#### What is being asked:
This task calls for copying every line of the records that includes the word "none".

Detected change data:

***

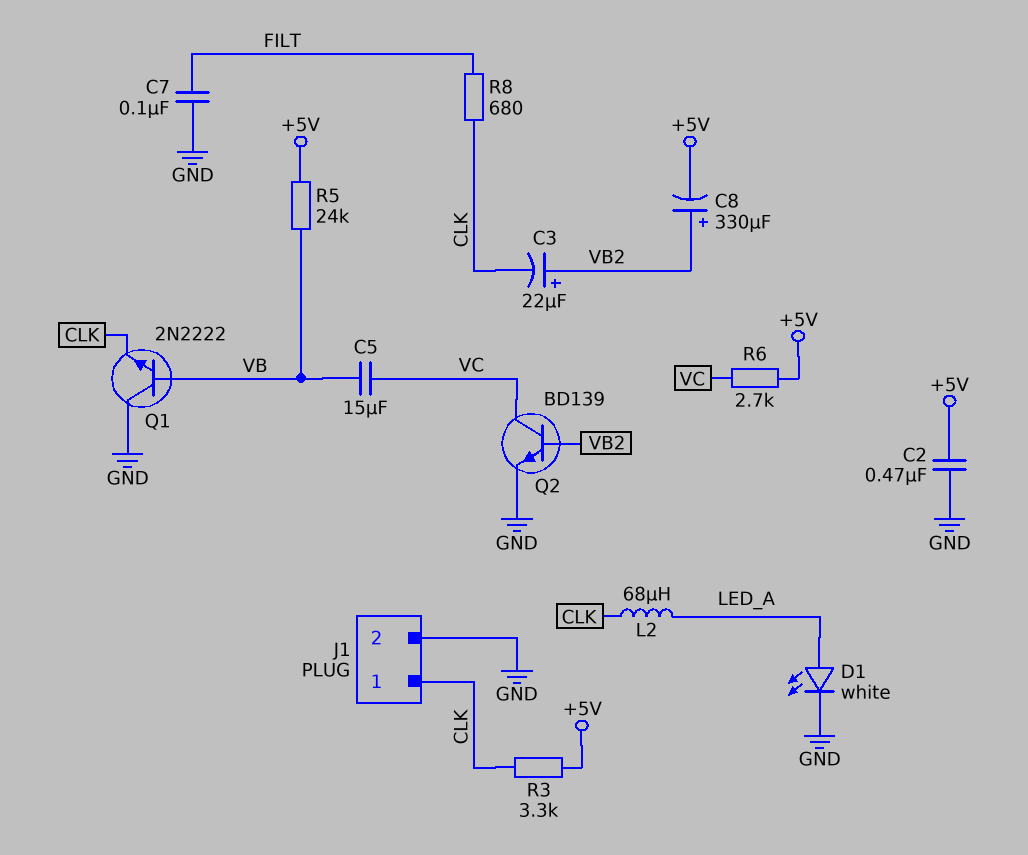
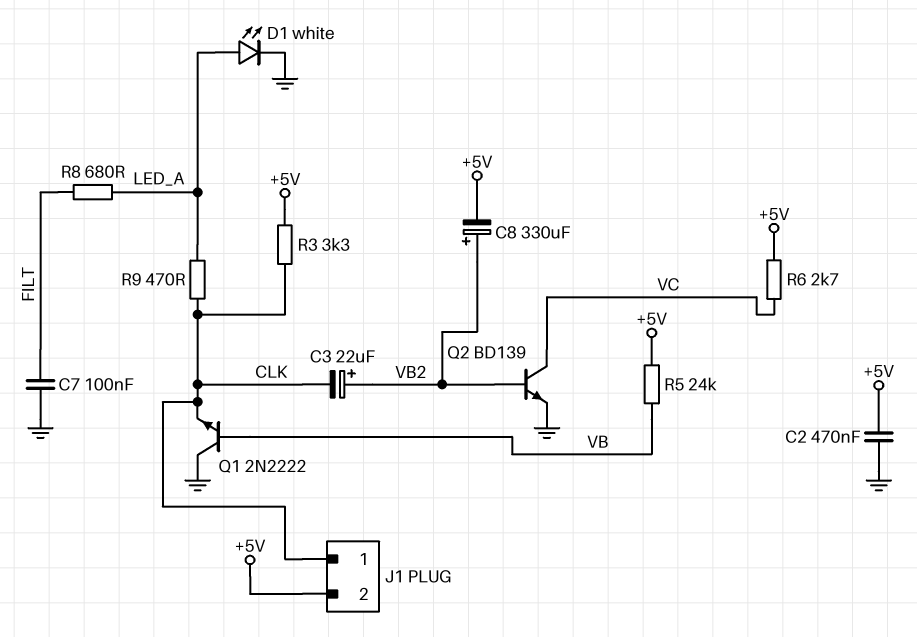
C5: 15uF (VB, VC) -> none
J1 pin 2: GND -> +5V
L2: 68uH (CLK, LED_A) -> none
R8: 680 (CLK, FILT) -> 680 (FILT, LED_A)
R9: none -> 470 (CLK, LED_A)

***

#### Written reply:
C5: 15uF (VB, VC) -> none
L2: 68uH (CLK, LED_A) -> none
R9: none -> 470 (CLK, LED_A)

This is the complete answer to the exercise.